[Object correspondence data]
....
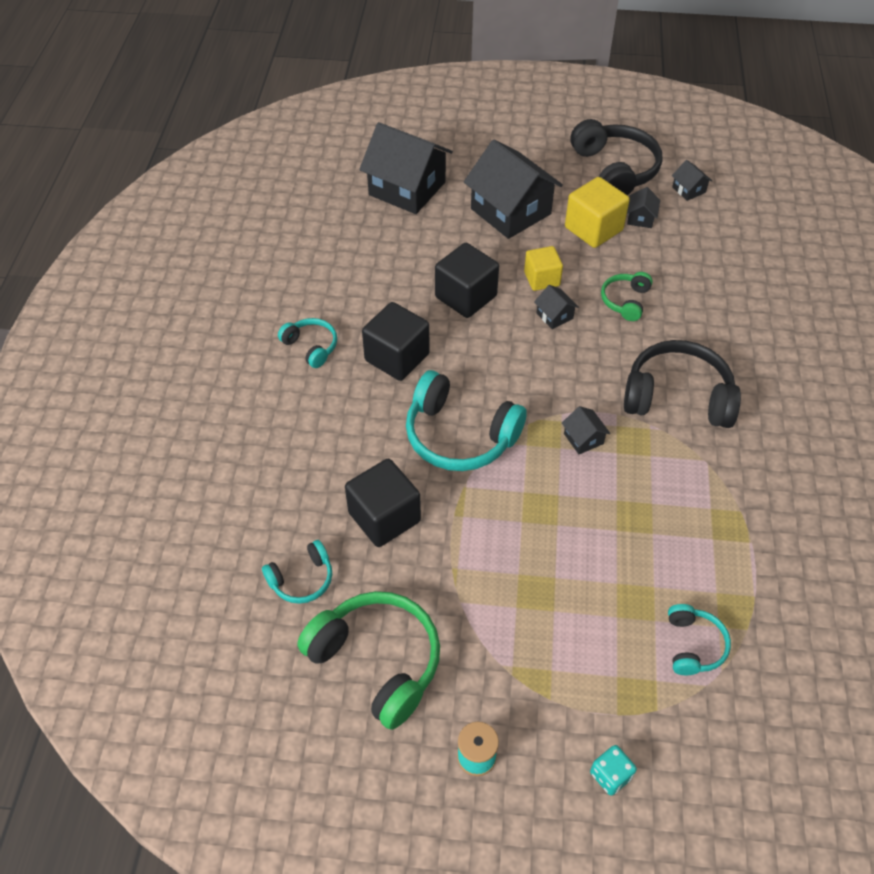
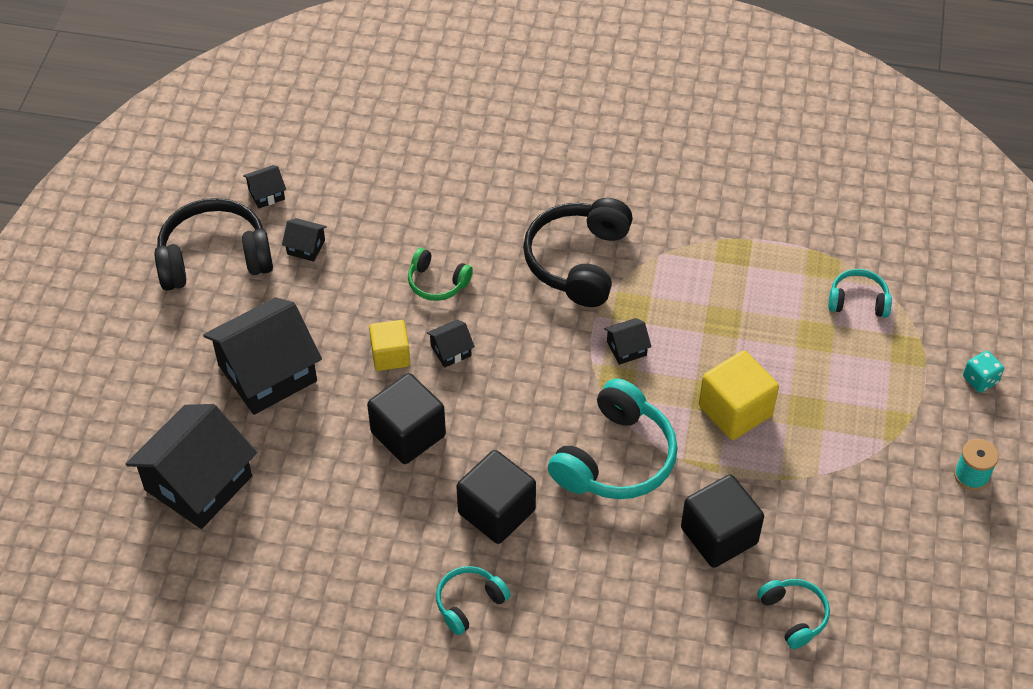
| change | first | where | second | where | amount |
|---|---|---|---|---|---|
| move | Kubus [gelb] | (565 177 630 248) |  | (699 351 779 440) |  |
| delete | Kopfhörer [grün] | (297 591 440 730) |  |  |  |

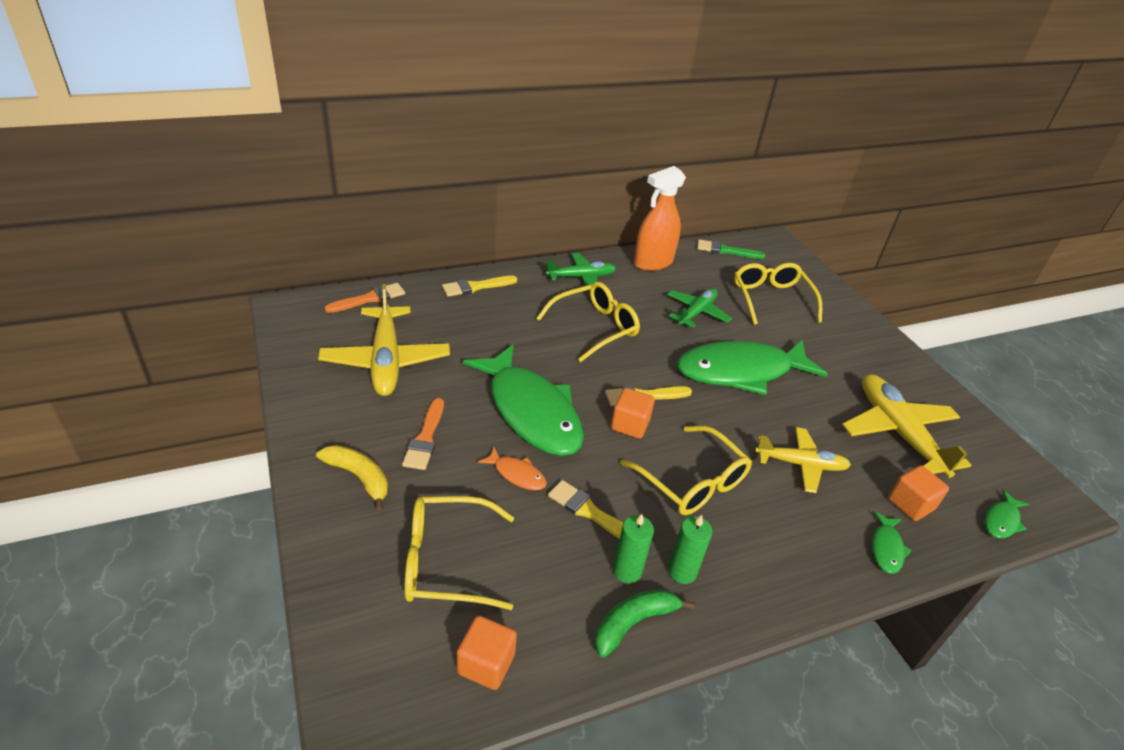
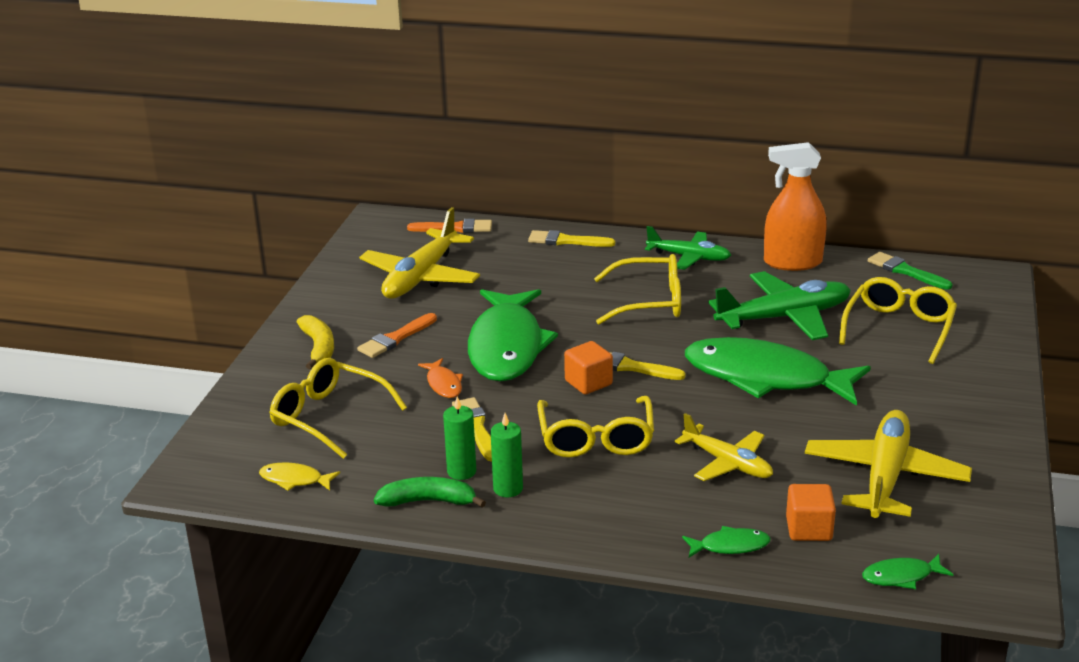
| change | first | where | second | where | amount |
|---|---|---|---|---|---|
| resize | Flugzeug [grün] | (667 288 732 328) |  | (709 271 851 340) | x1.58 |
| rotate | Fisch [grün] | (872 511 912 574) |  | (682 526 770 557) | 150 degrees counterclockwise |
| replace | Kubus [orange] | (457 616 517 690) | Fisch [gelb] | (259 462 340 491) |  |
....
Task goal – Each line from the top of the records through the one containing "move | Kubus" needs to be transcribed exactly, without pictures.

Finished task –
| change | first | where | second | where | amount |
|---|---|---|---|---|---|
| move | Kubus [gelb] | (565 177 630 248) |  | (699 351 779 440) |  |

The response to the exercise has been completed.